- [Required action] Output the whole listing exactly, except for the pictures in it.
══ Supplied records ══
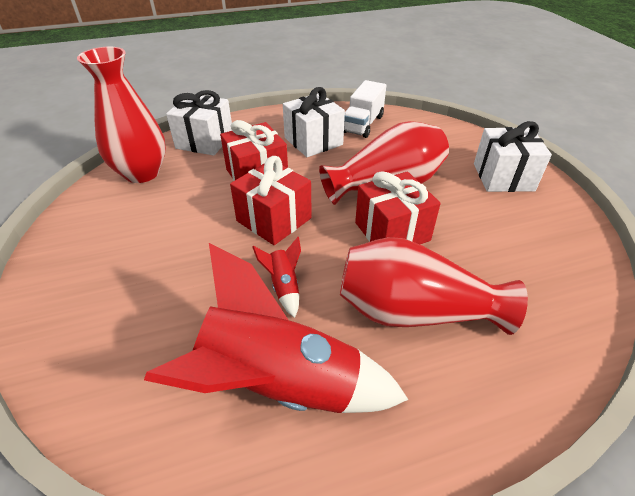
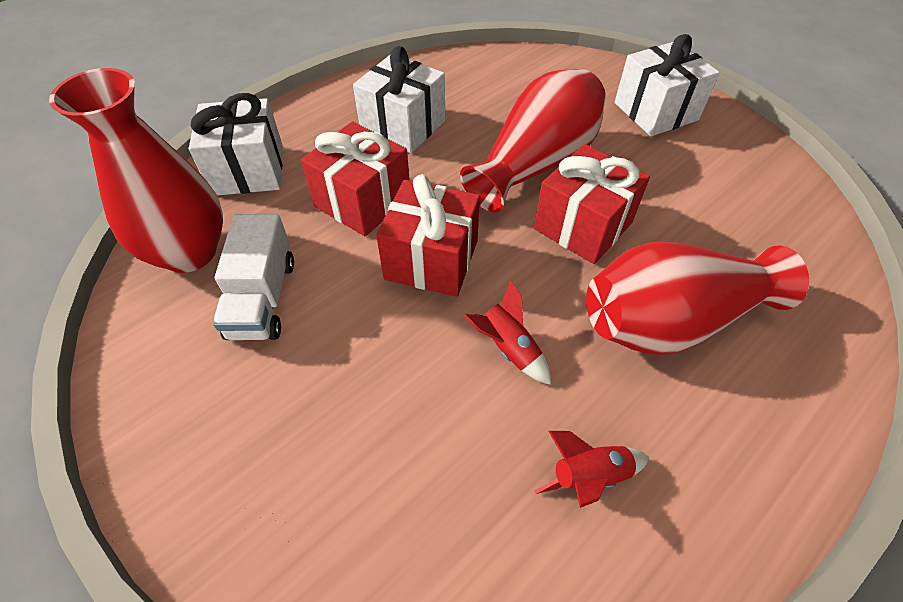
camera: 25 degrees left, 10 degrees up
(278, 385) = (589, 476): red rocket -> red rocket, size x0.40
(363, 124) = (450, 82): white truck -> white truck (262, 298)

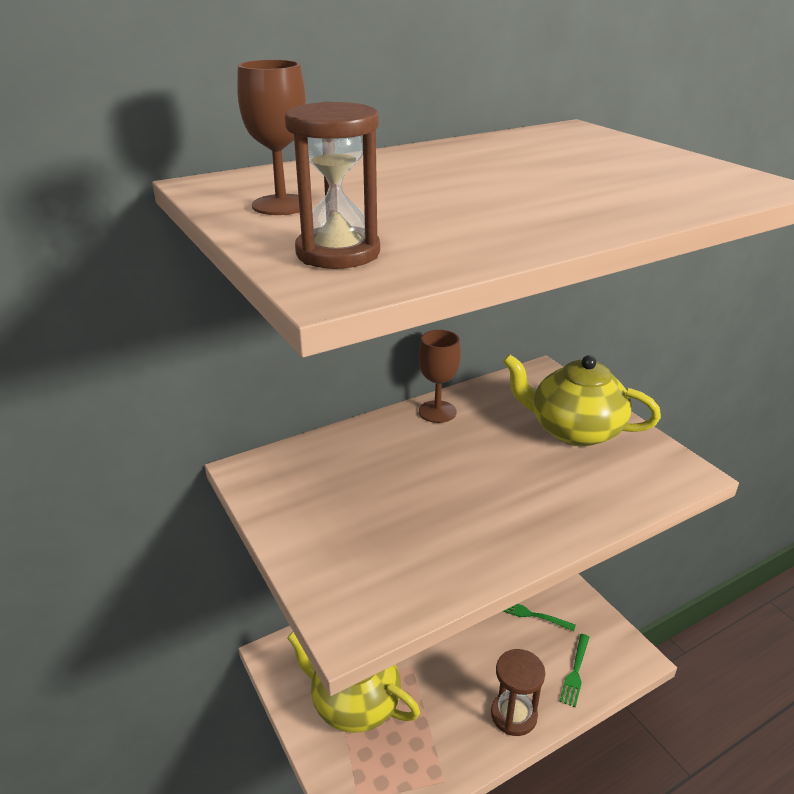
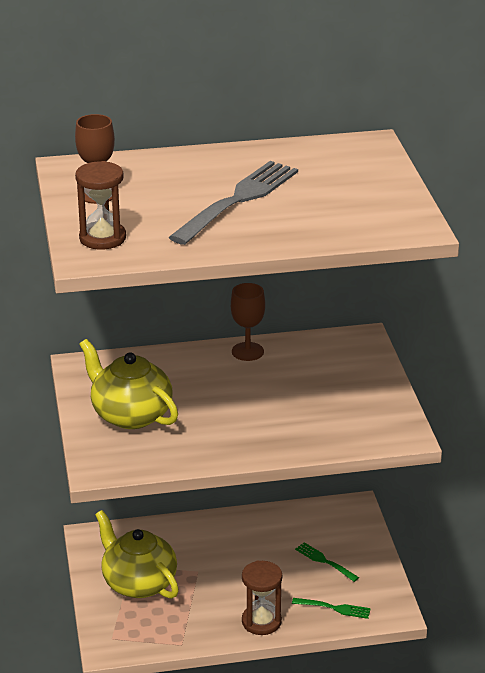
camera: 20 degrees right, 0 degrees up
(493, 188) = (237, 201): none -> grey fork
(574, 430) = (346, 388): yellow teapot -> yellow teapot (130, 415)
(575, 671) = (334, 608): green fork -> green fork turned 120 degrees counterclockwise

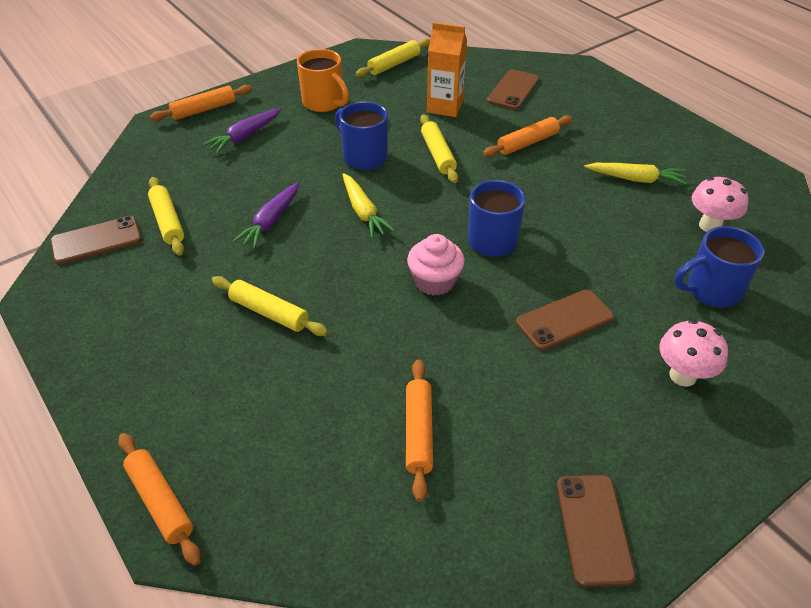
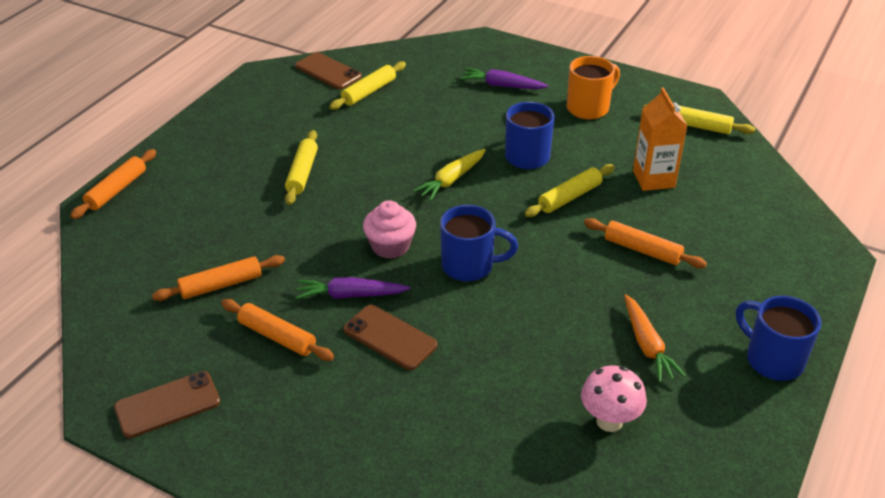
camera: 65 degrees right, 5 degrees down
(204, 110) = (520, 53): orange rolling pin -> orange rolling pin (277, 336)
(271, 221) = (404, 137): purple carrot -> purple carrot (350, 295)
(324, 103) = (589, 108): orange mug -> orange mug turned 150 degrees counterclockwise
(513, 90) = (732, 215): brown phone -> none
(636, 179) = (647, 345): yellow carrot -> orange carrot
(682, 376) = (362, 433): pink mushroom -> none
(711, 291) = (498, 437): blue mug -> blue mug (772, 359)

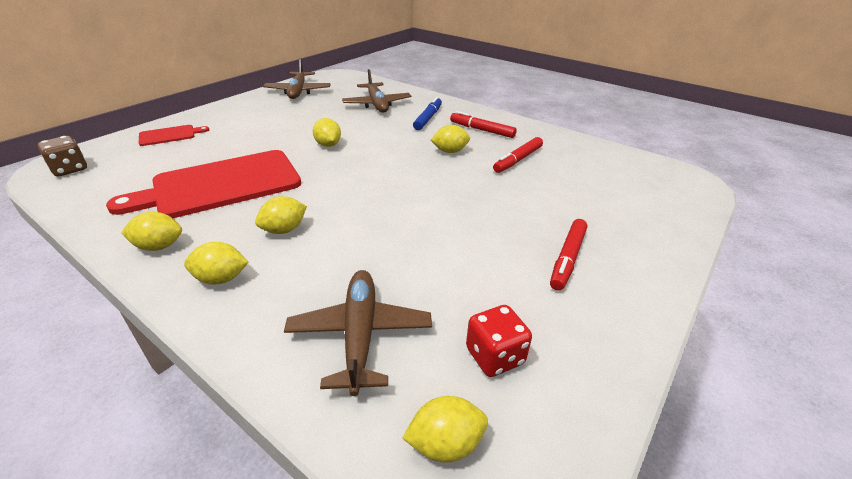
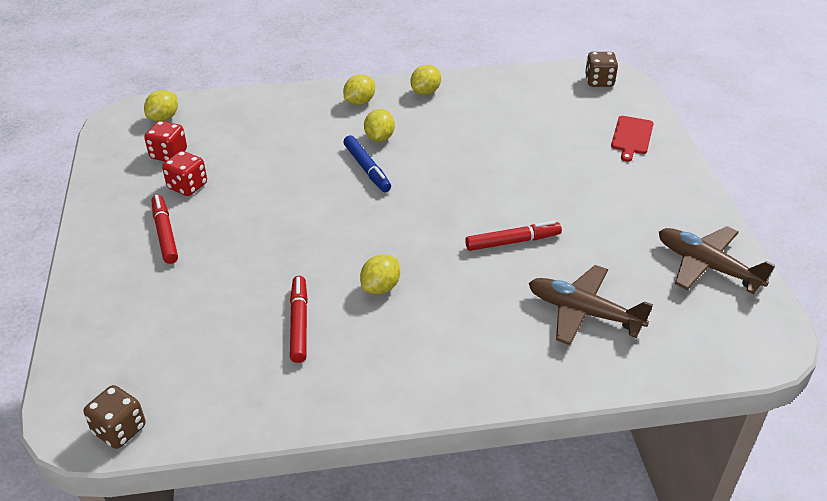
camera: 135 degrees right, 5 degrees up
(221, 185) = (485, 134): red cutting board -> none
(328, 145) = (498, 215): yellow lemon -> none
(360, 334) = (248, 125): brown plane -> none
(428, 118) = (485, 329): blue marker -> blue marker (367, 169)
(482, 130) = (396, 353): red marker -> red marker (512, 241)
(508, 294) = (187, 186): none -> red dice
(664, 168) = (119, 430): none -> brown dice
═══
- [Solution below]
camera: 25 degrees left, 10 degrees up
(278, 385) = (589, 476): red rocket -> red rocket, size x0.40
(363, 124) = (450, 82): white truck -> white truck (262, 298)

camera: 20 degrees right, 0 degrees up
(493, 188) = (237, 201): none -> grey fork
(574, 430) = (346, 388): yellow teapot -> yellow teapot (130, 415)
(575, 671) = (334, 608): green fork -> green fork turned 120 degrees counterclockwise

camera: 65 degrees right, 5 degrees down
(204, 110) = (520, 53): orange rolling pin -> orange rolling pin (277, 336)
(271, 221) = (404, 137): purple carrot -> purple carrot (350, 295)
(324, 103) = (589, 108): orange mug -> orange mug turned 150 degrees counterclockwise
(513, 90) = (732, 215): brown phone -> none
(636, 179) = (647, 345): yellow carrot -> orange carrot
(682, 376) = (362, 433): pink mushroom -> none
(711, 291) = (498, 437): blue mug -> blue mug (772, 359)

camera: 135 degrees right, 5 degrees up
(221, 185) = (485, 134): red cutting board -> none
(328, 145) = (498, 215): yellow lemon -> none
(360, 334) = (248, 125): brown plane -> none
(428, 118) = (485, 329): blue marker -> blue marker (367, 169)
(482, 130) = (396, 353): red marker -> red marker (512, 241)
(508, 294) = (187, 186): none -> red dice
(664, 168) = (119, 430): none -> brown dice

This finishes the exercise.